# Dataset
====

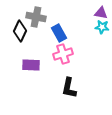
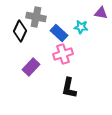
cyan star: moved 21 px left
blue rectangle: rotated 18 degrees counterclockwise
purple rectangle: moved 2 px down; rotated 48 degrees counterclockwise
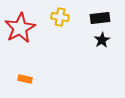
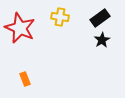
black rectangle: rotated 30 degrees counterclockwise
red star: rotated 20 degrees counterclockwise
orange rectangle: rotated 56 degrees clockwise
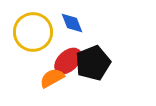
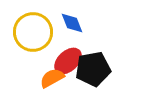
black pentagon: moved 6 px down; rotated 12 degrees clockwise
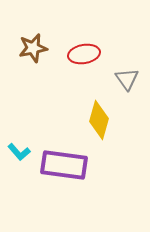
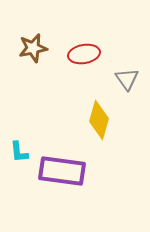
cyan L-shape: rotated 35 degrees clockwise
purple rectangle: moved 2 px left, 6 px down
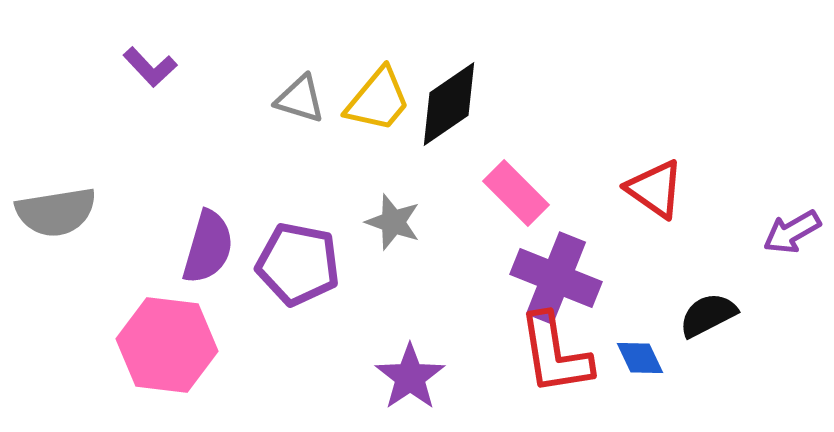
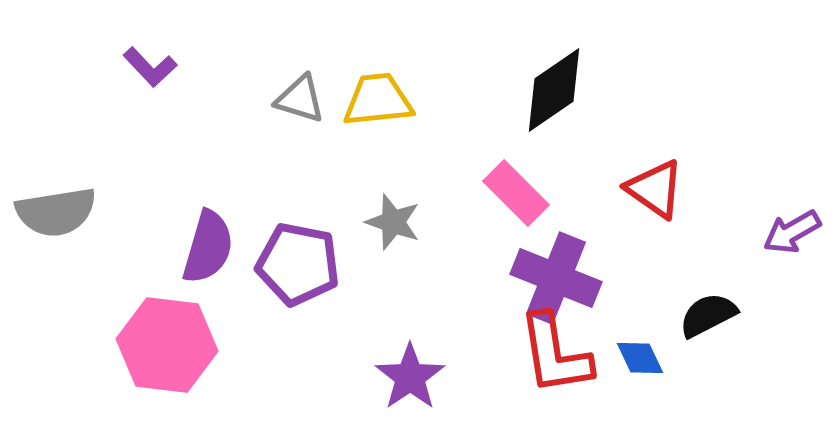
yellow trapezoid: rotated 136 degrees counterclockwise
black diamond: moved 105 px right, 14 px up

====

# Problem to solve
Starting at the line that contains "yellow trapezoid: rotated", write out every line through the end of the entries, exactly and with nothing added.

# Task response
yellow trapezoid: rotated 136 degrees counterclockwise
black diamond: moved 105 px right, 14 px up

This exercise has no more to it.